:: Data records
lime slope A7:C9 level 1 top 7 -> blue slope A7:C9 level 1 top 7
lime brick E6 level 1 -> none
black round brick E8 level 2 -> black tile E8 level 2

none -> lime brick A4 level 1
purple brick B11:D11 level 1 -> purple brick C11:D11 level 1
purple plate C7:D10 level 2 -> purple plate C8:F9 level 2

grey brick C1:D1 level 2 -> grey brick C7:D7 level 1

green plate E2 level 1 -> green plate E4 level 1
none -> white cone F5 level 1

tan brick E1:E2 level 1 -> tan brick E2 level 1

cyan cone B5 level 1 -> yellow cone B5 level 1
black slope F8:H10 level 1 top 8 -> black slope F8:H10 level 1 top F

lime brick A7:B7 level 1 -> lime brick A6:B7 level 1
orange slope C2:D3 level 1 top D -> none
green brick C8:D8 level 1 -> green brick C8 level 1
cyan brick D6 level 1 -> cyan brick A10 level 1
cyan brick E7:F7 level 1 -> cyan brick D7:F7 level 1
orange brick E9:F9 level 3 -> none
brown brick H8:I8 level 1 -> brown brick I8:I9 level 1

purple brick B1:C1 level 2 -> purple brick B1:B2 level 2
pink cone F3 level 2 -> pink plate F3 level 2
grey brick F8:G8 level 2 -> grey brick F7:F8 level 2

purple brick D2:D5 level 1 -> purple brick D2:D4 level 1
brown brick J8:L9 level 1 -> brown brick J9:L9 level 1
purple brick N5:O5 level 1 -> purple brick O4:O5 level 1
::::
» How to complete this task
A bare number should be your reply: how many lines in the entries above include the word "slope".

» Expected answer
3